• _Assignment_
Find how many lines in this data contain the string "none". Respond with only that number.

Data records
++++++

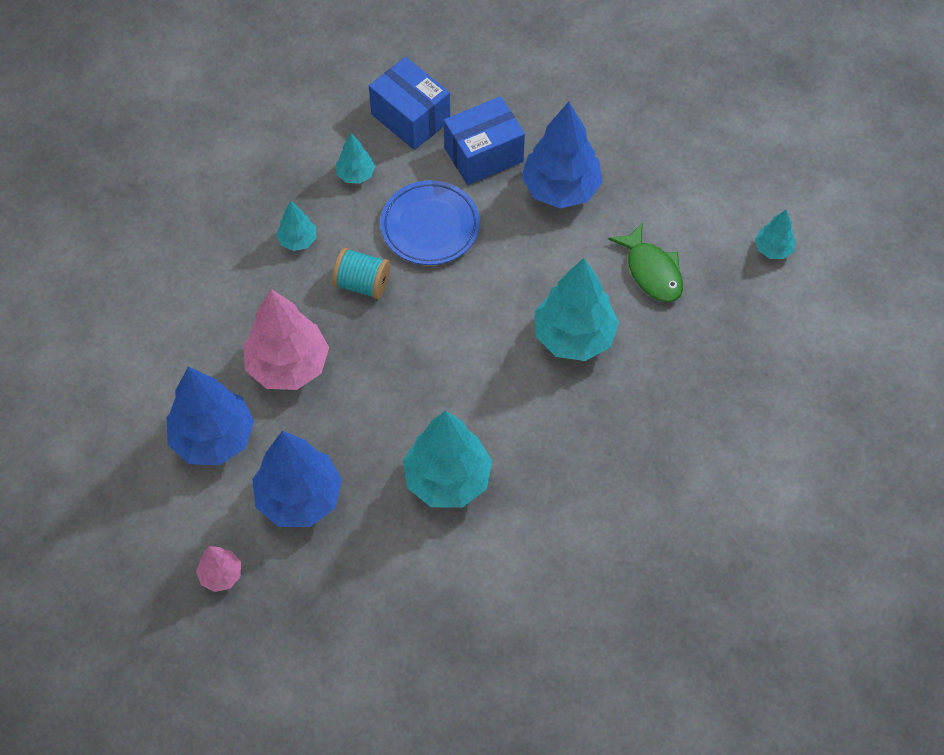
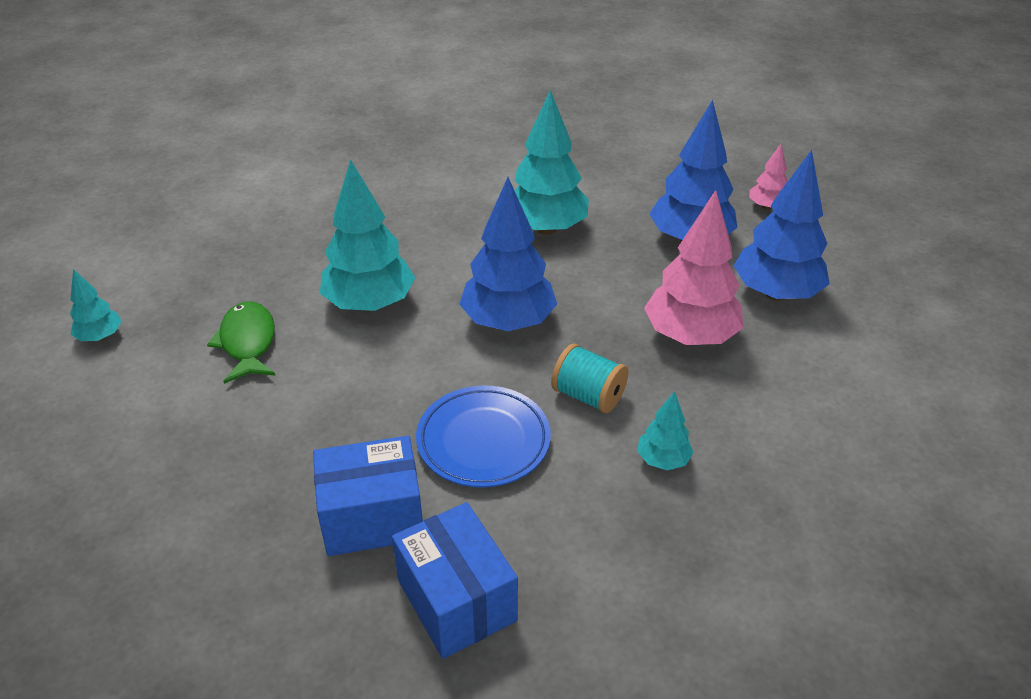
camera: 165 degrees left, 20 degrees down
(356, 174) = (565, 530): turquoise tree -> none
(560, 188) = (294, 450): blue tree -> blue tree (508, 322)

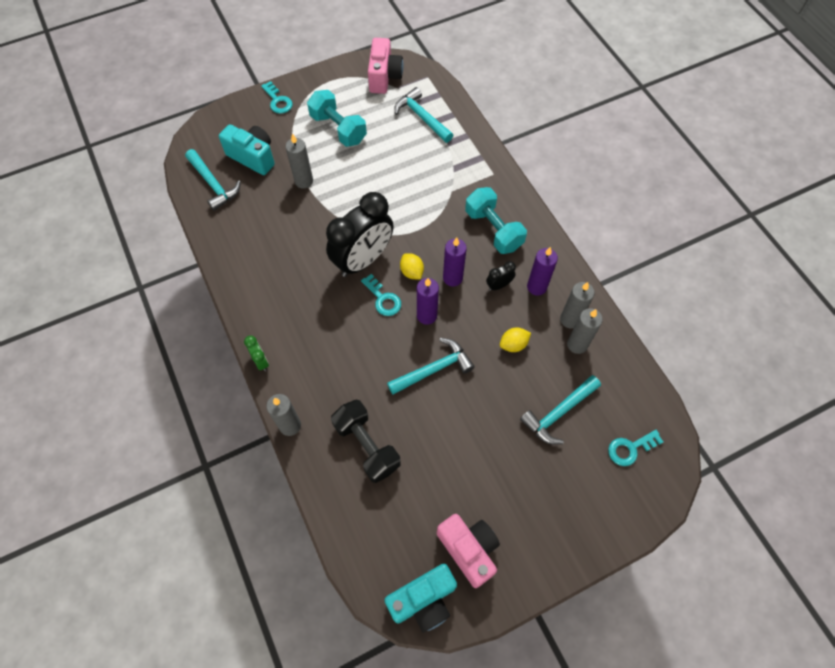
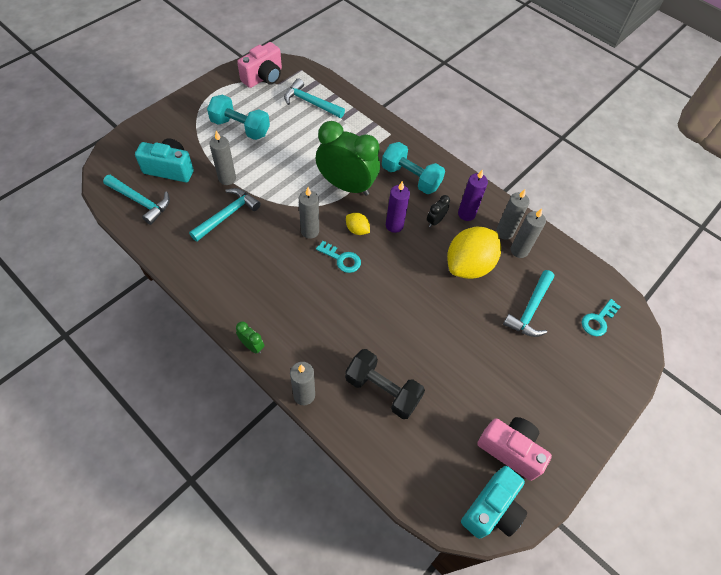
camera: 25 degrees left, 5 degrees down
(278, 101) = (174, 117): turquoise key -> none
(363, 260) = (310, 231): black clock -> grey candle
(384, 77) = (263, 77): pink camera -> pink camera turned 60 degrees clockwise
(421, 221) = (346, 186): none -> green clock
(426, 315) = (386, 262): purple candle -> none
(434, 369) = (412, 305): turquoise hammer -> turquoise hammer (227, 215)
(513, 344) = (469, 265): yellow lemon -> yellow lemon, size x2.21

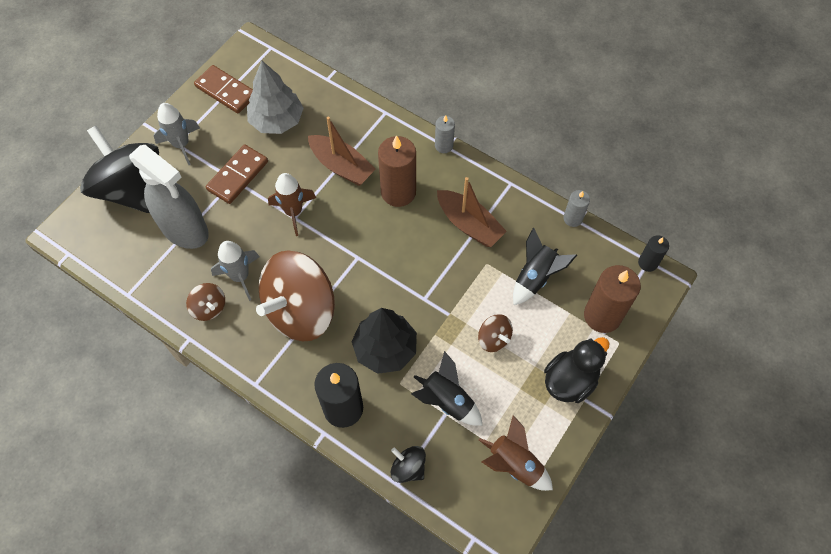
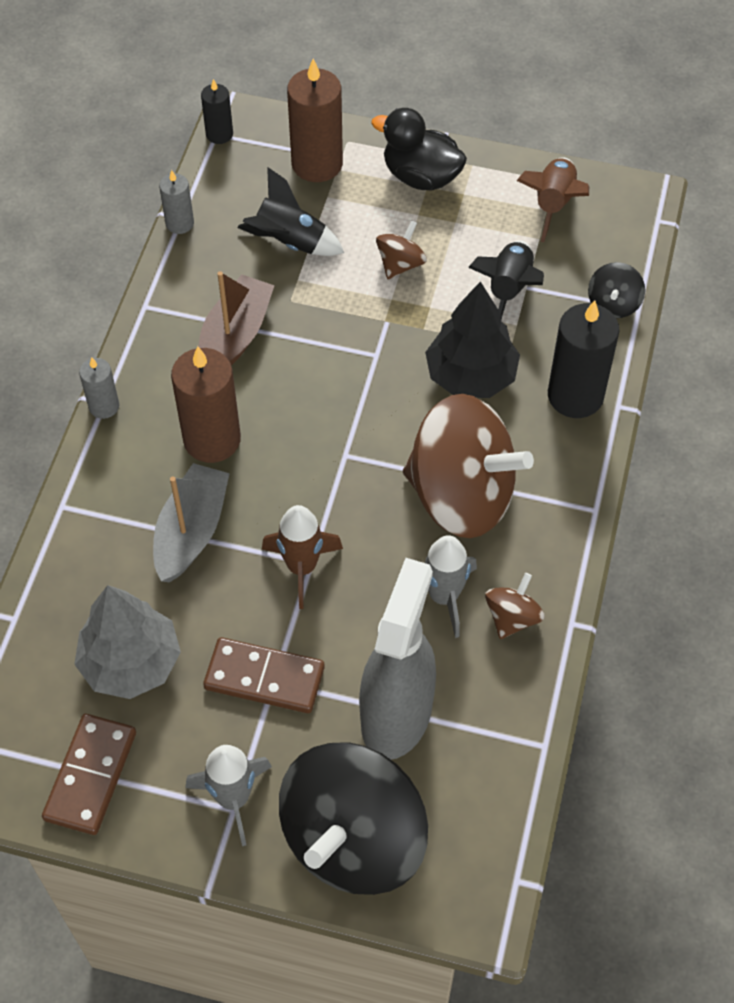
camera: 110 degrees left, 5 degrees down
(342, 166) = (191, 531): brown boat -> grey boat

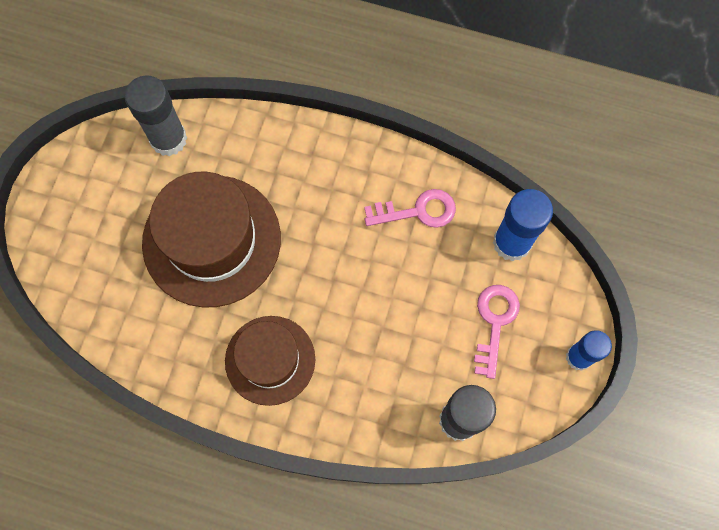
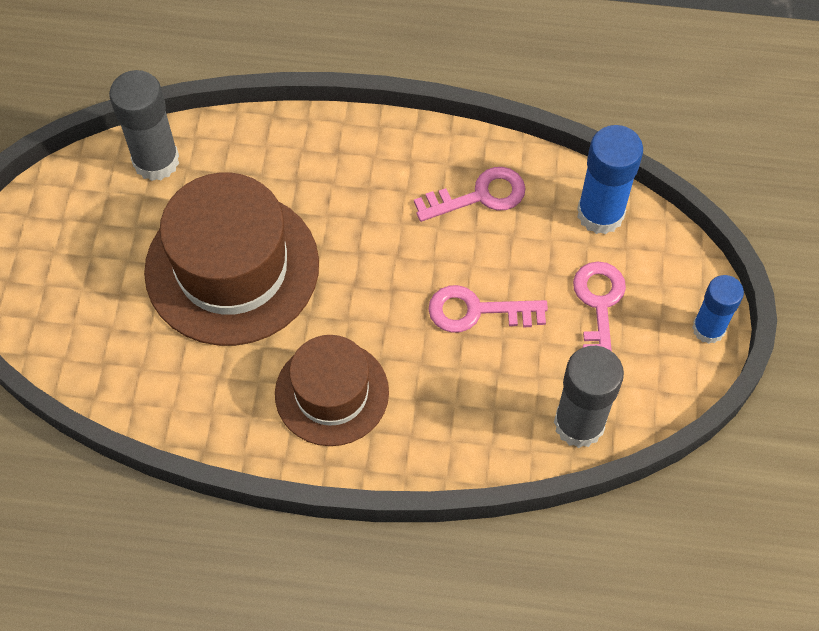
camera: 10 degrees left, 10 degrees down
(396, 310) = (477, 311): none -> pink key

++++++

• _Output below_
5